Exercise details:
Return all the data exactly, keeping the pictures out.

[Opening Information section]

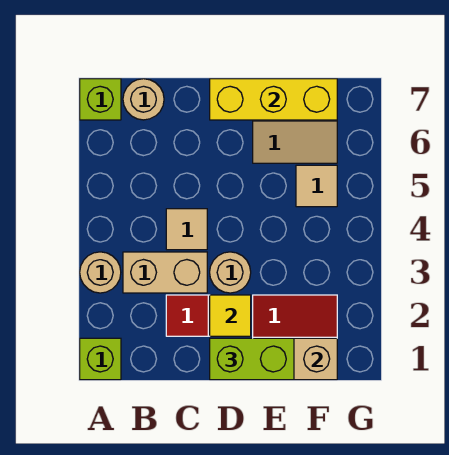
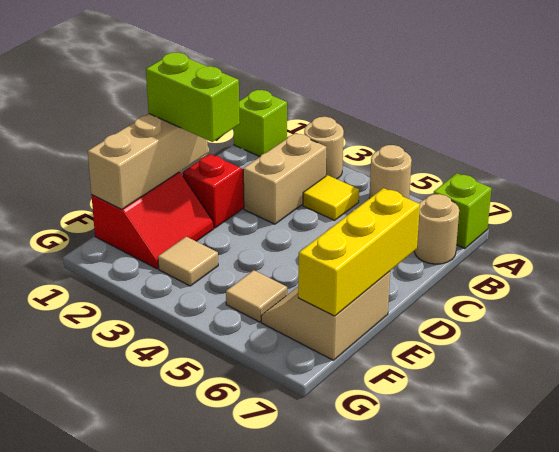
tan tile C4 level 1 -> tan tile F3 level 1
lime brick D1:E1 level 3 -> lime brick D1:D2 level 3
yellow tile D2 level 2 -> yellow tile B4 level 1
tan round brick D3 level 1 -> tan round brick A5 level 1

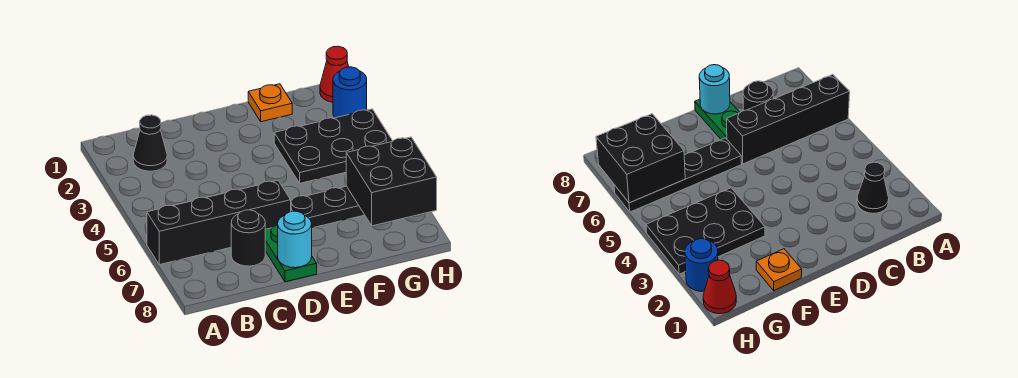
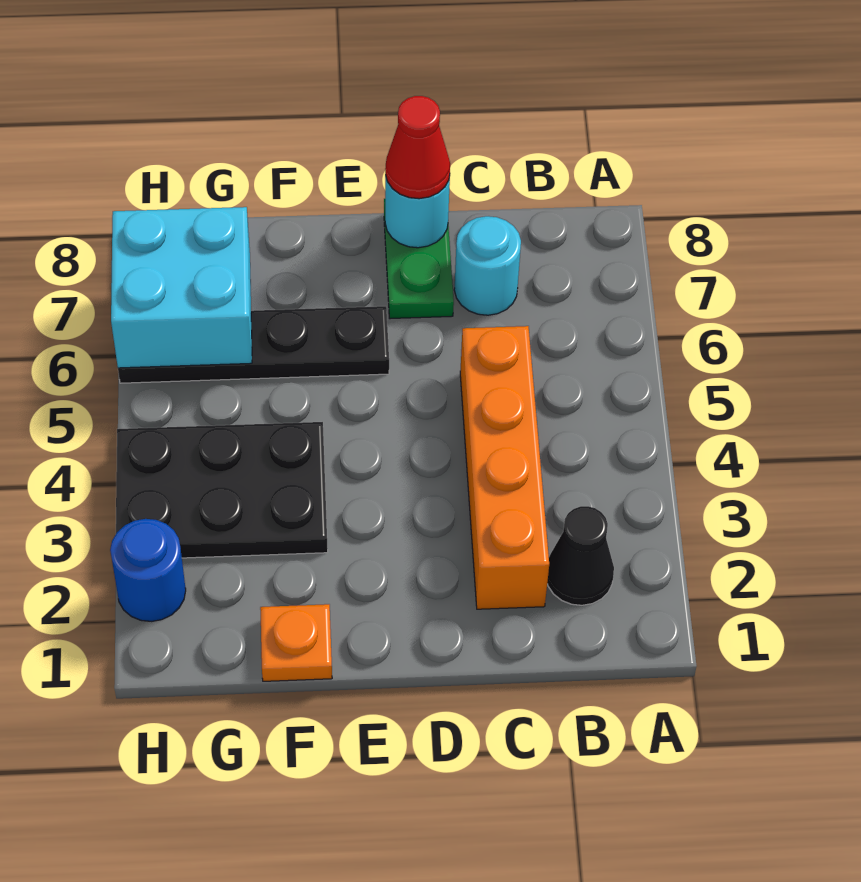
black brick A6:D6 level 1 -> none
none -> orange brick C2:C5 level 1
black round brick C7 level 1 -> cyan round brick C7 level 1
black brick G6:H7 level 2 -> cyan brick G6:H7 level 2
red cone H1 level 1 -> red cone D8 level 3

[Closing Information section]

Output below:
tan tile C4 level 1 -> tan tile F3 level 1
lime brick D1:E1 level 3 -> lime brick D1:D2 level 3
yellow tile D2 level 2 -> yellow tile B4 level 1
tan round brick D3 level 1 -> tan round brick A5 level 1

black brick A6:D6 level 1 -> none
none -> orange brick C2:C5 level 1
black round brick C7 level 1 -> cyan round brick C7 level 1
black brick G6:H7 level 2 -> cyan brick G6:H7 level 2
red cone H1 level 1 -> red cone D8 level 3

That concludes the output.